■ Activity: Set down each record exactly as written.

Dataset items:
--- --- ---

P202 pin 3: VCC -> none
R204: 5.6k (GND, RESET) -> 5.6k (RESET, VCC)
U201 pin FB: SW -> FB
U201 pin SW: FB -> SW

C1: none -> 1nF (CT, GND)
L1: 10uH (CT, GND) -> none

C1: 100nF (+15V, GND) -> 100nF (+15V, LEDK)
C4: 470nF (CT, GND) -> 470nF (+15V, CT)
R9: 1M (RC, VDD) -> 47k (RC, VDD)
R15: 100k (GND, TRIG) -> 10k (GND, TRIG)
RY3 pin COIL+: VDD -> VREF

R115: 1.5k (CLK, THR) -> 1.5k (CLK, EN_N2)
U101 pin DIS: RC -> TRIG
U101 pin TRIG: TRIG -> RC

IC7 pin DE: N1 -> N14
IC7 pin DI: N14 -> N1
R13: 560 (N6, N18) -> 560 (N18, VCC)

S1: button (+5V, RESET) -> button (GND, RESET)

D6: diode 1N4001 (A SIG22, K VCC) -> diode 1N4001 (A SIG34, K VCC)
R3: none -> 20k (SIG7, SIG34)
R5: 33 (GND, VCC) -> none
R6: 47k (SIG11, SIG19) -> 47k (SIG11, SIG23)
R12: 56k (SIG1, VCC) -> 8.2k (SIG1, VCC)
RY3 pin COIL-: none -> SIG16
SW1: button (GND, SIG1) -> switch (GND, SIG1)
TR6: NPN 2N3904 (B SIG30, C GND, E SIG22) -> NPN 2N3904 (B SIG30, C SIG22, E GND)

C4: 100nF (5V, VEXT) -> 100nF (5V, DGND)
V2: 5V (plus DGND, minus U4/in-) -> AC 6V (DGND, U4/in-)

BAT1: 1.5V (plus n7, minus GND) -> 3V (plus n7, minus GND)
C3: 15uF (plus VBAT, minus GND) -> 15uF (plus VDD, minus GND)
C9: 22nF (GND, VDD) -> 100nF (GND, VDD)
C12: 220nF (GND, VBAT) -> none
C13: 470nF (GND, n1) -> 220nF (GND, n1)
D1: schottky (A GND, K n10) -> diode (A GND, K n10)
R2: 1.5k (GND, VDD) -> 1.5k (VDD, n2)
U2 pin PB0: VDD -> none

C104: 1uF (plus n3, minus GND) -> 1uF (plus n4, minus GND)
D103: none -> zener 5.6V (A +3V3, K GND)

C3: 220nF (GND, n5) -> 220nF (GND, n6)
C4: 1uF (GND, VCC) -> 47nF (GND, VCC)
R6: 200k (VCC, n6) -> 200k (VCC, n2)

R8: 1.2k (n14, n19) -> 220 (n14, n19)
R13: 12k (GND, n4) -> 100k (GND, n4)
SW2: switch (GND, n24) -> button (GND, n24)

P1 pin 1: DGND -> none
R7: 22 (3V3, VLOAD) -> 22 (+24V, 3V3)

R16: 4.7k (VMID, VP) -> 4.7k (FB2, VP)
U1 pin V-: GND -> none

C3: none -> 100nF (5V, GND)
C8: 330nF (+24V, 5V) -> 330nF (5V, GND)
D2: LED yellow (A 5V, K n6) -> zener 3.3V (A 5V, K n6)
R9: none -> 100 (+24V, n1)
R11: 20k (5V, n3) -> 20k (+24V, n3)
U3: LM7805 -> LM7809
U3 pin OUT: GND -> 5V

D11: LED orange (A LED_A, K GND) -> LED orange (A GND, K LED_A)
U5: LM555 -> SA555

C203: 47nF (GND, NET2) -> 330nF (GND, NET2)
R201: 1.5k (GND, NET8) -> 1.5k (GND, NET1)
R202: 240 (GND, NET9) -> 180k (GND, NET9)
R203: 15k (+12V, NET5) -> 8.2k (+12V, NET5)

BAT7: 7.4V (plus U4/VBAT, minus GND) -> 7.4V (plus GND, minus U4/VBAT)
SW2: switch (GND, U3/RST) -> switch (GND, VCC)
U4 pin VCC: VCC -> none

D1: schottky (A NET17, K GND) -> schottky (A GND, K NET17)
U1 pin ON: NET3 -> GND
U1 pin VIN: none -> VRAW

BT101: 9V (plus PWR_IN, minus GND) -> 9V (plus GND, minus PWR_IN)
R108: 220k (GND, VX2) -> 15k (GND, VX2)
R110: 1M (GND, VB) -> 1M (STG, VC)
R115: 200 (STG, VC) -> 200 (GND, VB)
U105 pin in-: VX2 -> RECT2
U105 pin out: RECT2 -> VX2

--- --- ---

■ Reply:
P202 pin 3: VCC -> none
R204: 5.6k (GND, RESET) -> 5.6k (RESET, VCC)
U201 pin FB: SW -> FB
U201 pin SW: FB -> SW

C1: none -> 1nF (CT, GND)
L1: 10uH (CT, GND) -> none

C1: 100nF (+15V, GND) -> 100nF (+15V, LEDK)
C4: 470nF (CT, GND) -> 470nF (+15V, CT)
R9: 1M (RC, VDD) -> 47k (RC, VDD)
R15: 100k (GND, TRIG) -> 10k (GND, TRIG)
RY3 pin COIL+: VDD -> VREF

R115: 1.5k (CLK, THR) -> 1.5k (CLK, EN_N2)
U101 pin DIS: RC -> TRIG
U101 pin TRIG: TRIG -> RC

IC7 pin DE: N1 -> N14
IC7 pin DI: N14 -> N1
R13: 560 (N6, N18) -> 560 (N18, VCC)

S1: button (+5V, RESET) -> button (GND, RESET)

D6: diode 1N4001 (A SIG22, K VCC) -> diode 1N4001 (A SIG34, K VCC)
R3: none -> 20k (SIG7, SIG34)
R5: 33 (GND, VCC) -> none
R6: 47k (SIG11, SIG19) -> 47k (SIG11, SIG23)
R12: 56k (SIG1, VCC) -> 8.2k (SIG1, VCC)
RY3 pin COIL-: none -> SIG16
SW1: button (GND, SIG1) -> switch (GND, SIG1)
TR6: NPN 2N3904 (B SIG30, C GND, E SIG22) -> NPN 2N3904 (B SIG30, C SIG22, E GND)

C4: 100nF (5V, VEXT) -> 100nF (5V, DGND)
V2: 5V (plus DGND, minus U4/in-) -> AC 6V (DGND, U4/in-)

BAT1: 1.5V (plus n7, minus GND) -> 3V (plus n7, minus GND)
C3: 15uF (plus VBAT, minus GND) -> 15uF (plus VDD, minus GND)
C9: 22nF (GND, VDD) -> 100nF (GND, VDD)
C12: 220nF (GND, VBAT) -> none
C13: 470nF (GND, n1) -> 220nF (GND, n1)
D1: schottky (A GND, K n10) -> diode (A GND, K n10)
R2: 1.5k (GND, VDD) -> 1.5k (VDD, n2)
U2 pin PB0: VDD -> none

C104: 1uF (plus n3, minus GND) -> 1uF (plus n4, minus GND)
D103: none -> zener 5.6V (A +3V3, K GND)

C3: 220nF (GND, n5) -> 220nF (GND, n6)
C4: 1uF (GND, VCC) -> 47nF (GND, VCC)
R6: 200k (VCC, n6) -> 200k (VCC, n2)

R8: 1.2k (n14, n19) -> 220 (n14, n19)
R13: 12k (GND, n4) -> 100k (GND, n4)
SW2: switch (GND, n24) -> button (GND, n24)

P1 pin 1: DGND -> none
R7: 22 (3V3, VLOAD) -> 22 (+24V, 3V3)

R16: 4.7k (VMID, VP) -> 4.7k (FB2, VP)
U1 pin V-: GND -> none

C3: none -> 100nF (5V, GND)
C8: 330nF (+24V, 5V) -> 330nF (5V, GND)
D2: LED yellow (A 5V, K n6) -> zener 3.3V (A 5V, K n6)
R9: none -> 100 (+24V, n1)
R11: 20k (5V, n3) -> 20k (+24V, n3)
U3: LM7805 -> LM7809
U3 pin OUT: GND -> 5V

D11: LED orange (A LED_A, K GND) -> LED orange (A GND, K LED_A)
U5: LM555 -> SA555

C203: 47nF (GND, NET2) -> 330nF (GND, NET2)
R201: 1.5k (GND, NET8) -> 1.5k (GND, NET1)
R202: 240 (GND, NET9) -> 180k (GND, NET9)
R203: 15k (+12V, NET5) -> 8.2k (+12V, NET5)

BAT7: 7.4V (plus U4/VBAT, minus GND) -> 7.4V (plus GND, minus U4/VBAT)
SW2: switch (GND, U3/RST) -> switch (GND, VCC)
U4 pin VCC: VCC -> none

D1: schottky (A NET17, K GND) -> schottky (A GND, K NET17)
U1 pin ON: NET3 -> GND
U1 pin VIN: none -> VRAW

BT101: 9V (plus PWR_IN, minus GND) -> 9V (plus GND, minus PWR_IN)
R108: 220k (GND, VX2) -> 15k (GND, VX2)
R110: 1M (GND, VB) -> 1M (STG, VC)
R115: 200 (STG, VC) -> 200 (GND, VB)
U105 pin in-: VX2 -> RECT2
U105 pin out: RECT2 -> VX2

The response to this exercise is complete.